Exercise description.
I need the lines from the one containing "golden camera <564, 455>" through the last line of the entries retyped exactly, with no pictures among them.

START Data supplied

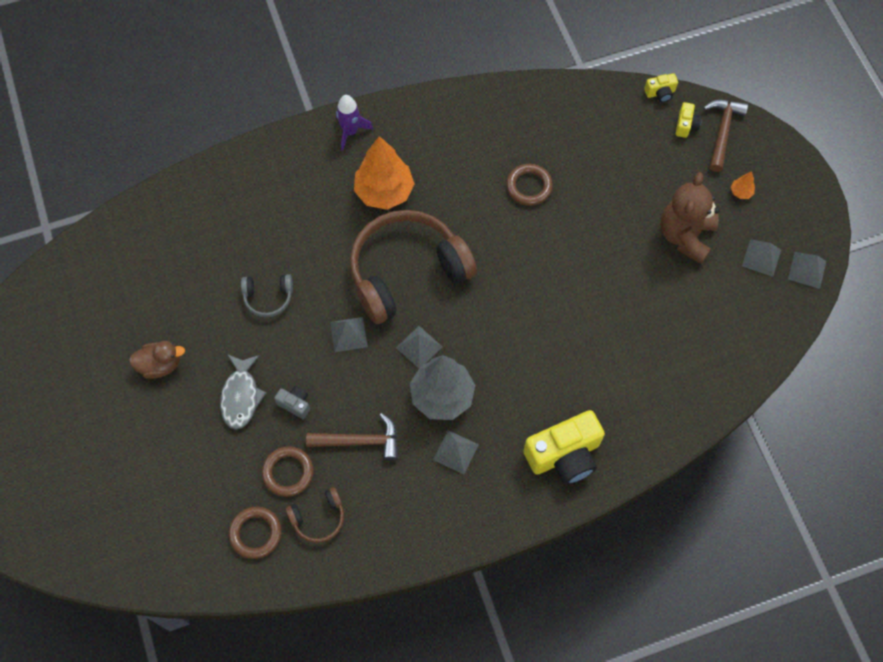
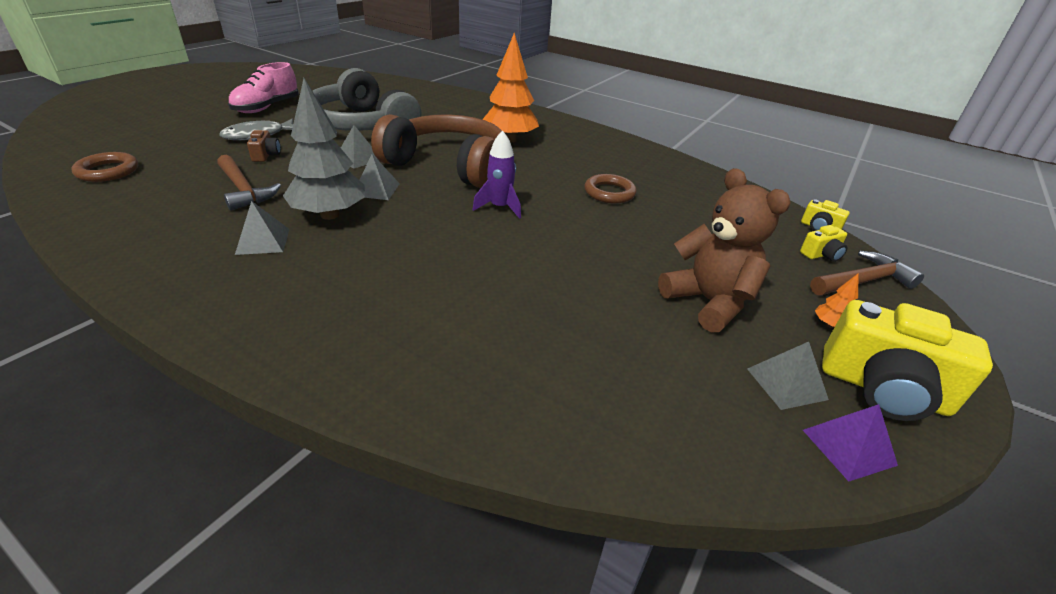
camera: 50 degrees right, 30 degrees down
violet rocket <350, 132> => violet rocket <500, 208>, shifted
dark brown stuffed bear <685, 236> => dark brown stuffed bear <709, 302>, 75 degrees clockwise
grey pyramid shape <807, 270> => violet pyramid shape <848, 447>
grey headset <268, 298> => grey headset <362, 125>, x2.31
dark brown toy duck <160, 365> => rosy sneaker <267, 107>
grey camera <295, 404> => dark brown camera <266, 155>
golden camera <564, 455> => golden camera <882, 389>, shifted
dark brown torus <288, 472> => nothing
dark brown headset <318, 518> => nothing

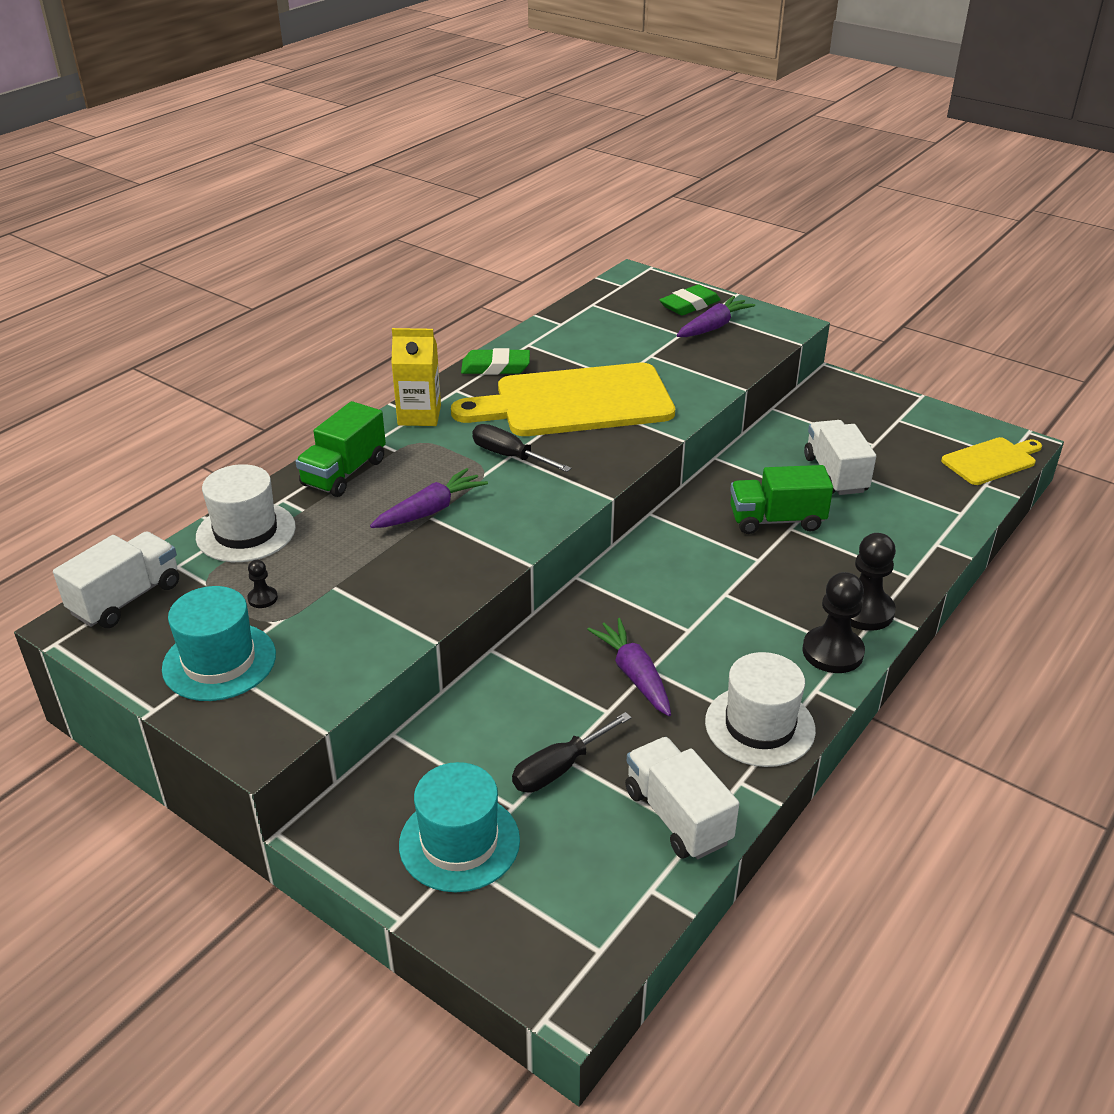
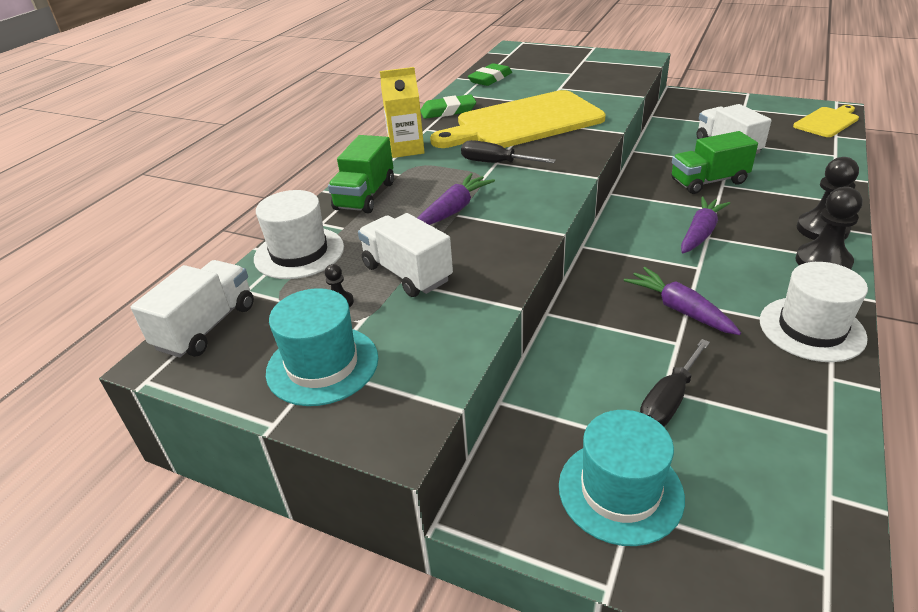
camera: 10 degrees left, 0 degrees up
leaf-green eraser <689, 305> => leaf-green eraser <490, 79>, shifted
violet carrot <713, 327> => violet carrot <700, 233>, shifted
white lorry <677, 816> => white lorry <407, 273>, shifted

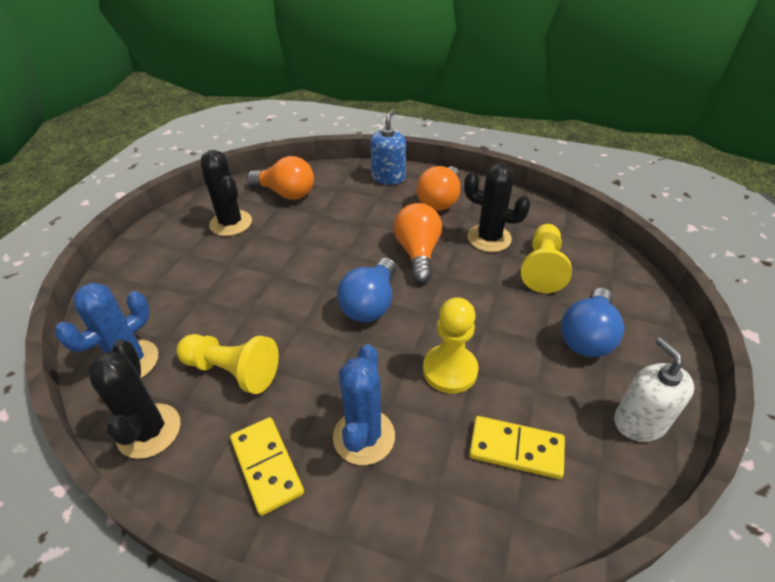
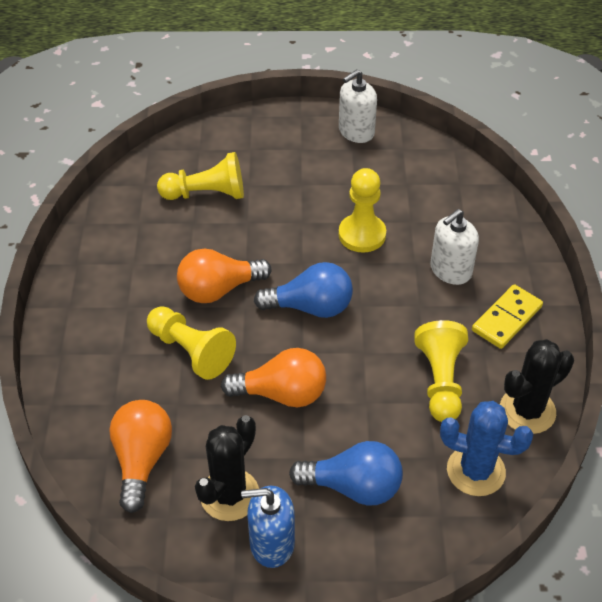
camera: 110 degrees left, 5 degrees up
blue soap dispenser <388, 177> => blue soap dispenser <272, 543>, shifted
black prickly plant <489, 238> => nothing
orange bulb <440, 200> => orange bulb <282, 393>, shifted
blue bulb <587, 336> => blue bulb <353, 486>, shifted
blue prickly plant <364, 436> => white soap dispenser <450, 270>
golden domino tile <516, 449> => nothing
nothing => golden game pawn <191, 351>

END Data supplied

Exercise answer.
golden camera <564, 455> => golden camera <882, 389>, shifted
dark brown torus <288, 472> => nothing
dark brown headset <318, 518> => nothing

camera: 10 degrees left, 0 degrees up
leaf-green eraser <689, 305> => leaf-green eraser <490, 79>, shifted
violet carrot <713, 327> => violet carrot <700, 233>, shifted
white lorry <677, 816> => white lorry <407, 273>, shifted

camera: 110 degrees left, 5 degrees up
blue soap dispenser <388, 177> => blue soap dispenser <272, 543>, shifted
black prickly plant <489, 238> => nothing
orange bulb <440, 200> => orange bulb <282, 393>, shifted
blue bulb <587, 336> => blue bulb <353, 486>, shifted
blue prickly plant <364, 436> => white soap dispenser <450, 270>
golden domino tile <516, 449> => nothing
nothing => golden game pawn <191, 351>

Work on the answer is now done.